What is required
Word-for-word repetition of the records below is needed, but only from the line holding "pos2: [497, 101, 567, 214]" through the final line, with pictures excluded.

··········

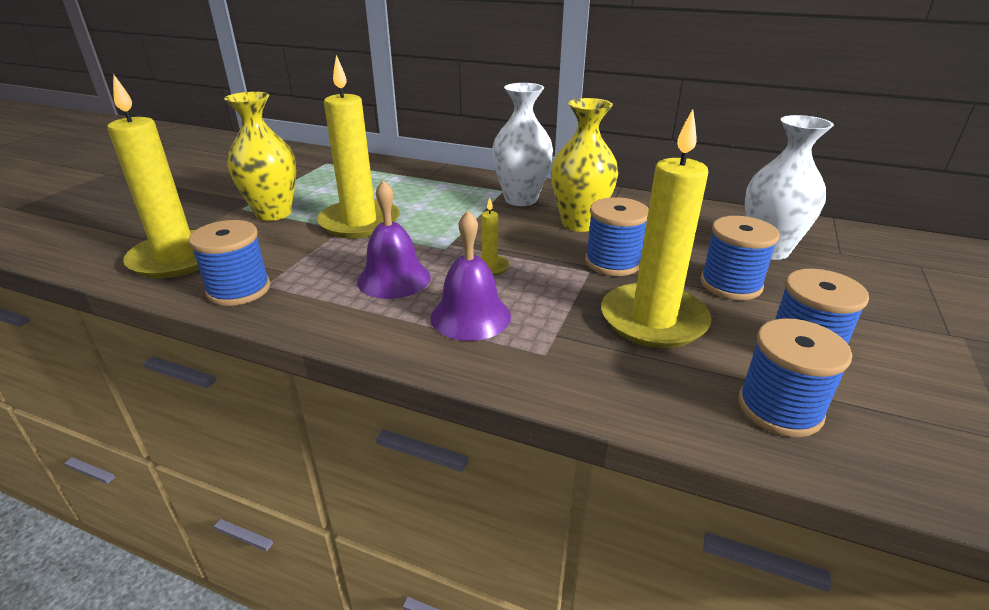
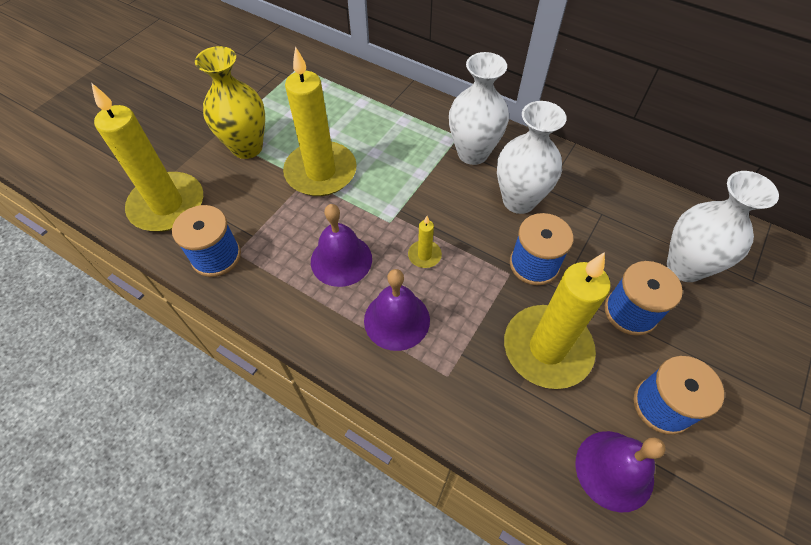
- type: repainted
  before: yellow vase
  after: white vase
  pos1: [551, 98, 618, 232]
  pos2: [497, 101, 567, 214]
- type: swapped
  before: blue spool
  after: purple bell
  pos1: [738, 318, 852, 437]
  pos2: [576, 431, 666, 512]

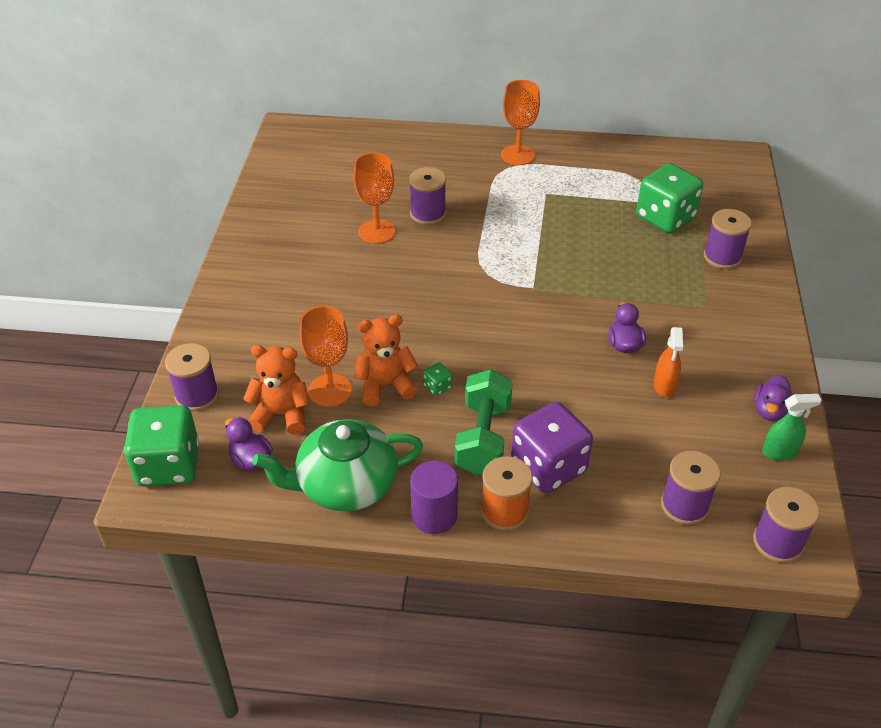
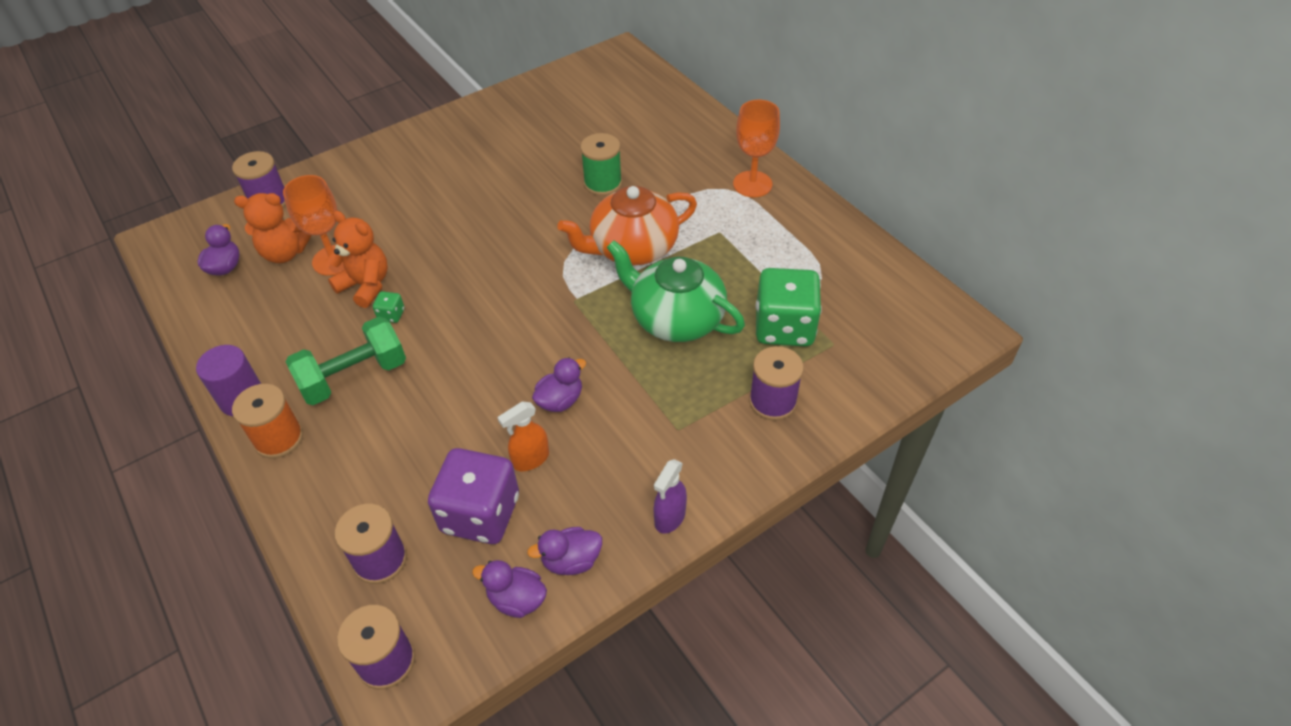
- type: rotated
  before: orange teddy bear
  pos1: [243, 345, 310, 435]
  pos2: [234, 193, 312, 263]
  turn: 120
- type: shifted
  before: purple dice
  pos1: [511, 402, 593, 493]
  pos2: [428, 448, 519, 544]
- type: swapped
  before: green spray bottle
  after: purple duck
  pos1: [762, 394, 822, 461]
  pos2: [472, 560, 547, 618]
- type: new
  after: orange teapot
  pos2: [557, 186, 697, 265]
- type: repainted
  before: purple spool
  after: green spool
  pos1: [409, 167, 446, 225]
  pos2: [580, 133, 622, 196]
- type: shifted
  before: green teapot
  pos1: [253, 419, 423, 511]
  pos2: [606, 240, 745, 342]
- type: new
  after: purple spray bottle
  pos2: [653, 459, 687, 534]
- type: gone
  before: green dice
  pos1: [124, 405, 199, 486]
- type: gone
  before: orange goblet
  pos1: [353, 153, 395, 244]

··········

Response box
  pos2: [497, 101, 567, 214]
- type: swapped
  before: blue spool
  after: purple bell
  pos1: [738, 318, 852, 437]
  pos2: [576, 431, 666, 512]

- type: rotated
  before: orange teddy bear
  pos1: [243, 345, 310, 435]
  pos2: [234, 193, 312, 263]
  turn: 120
- type: shifted
  before: purple dice
  pos1: [511, 402, 593, 493]
  pos2: [428, 448, 519, 544]
- type: swapped
  before: green spray bottle
  after: purple duck
  pos1: [762, 394, 822, 461]
  pos2: [472, 560, 547, 618]
- type: new
  after: orange teapot
  pos2: [557, 186, 697, 265]
- type: repainted
  before: purple spool
  after: green spool
  pos1: [409, 167, 446, 225]
  pos2: [580, 133, 622, 196]
- type: shifted
  before: green teapot
  pos1: [253, 419, 423, 511]
  pos2: [606, 240, 745, 342]
- type: new
  after: purple spray bottle
  pos2: [653, 459, 687, 534]
- type: gone
  before: green dice
  pos1: [124, 405, 199, 486]
- type: gone
  before: orange goblet
  pos1: [353, 153, 395, 244]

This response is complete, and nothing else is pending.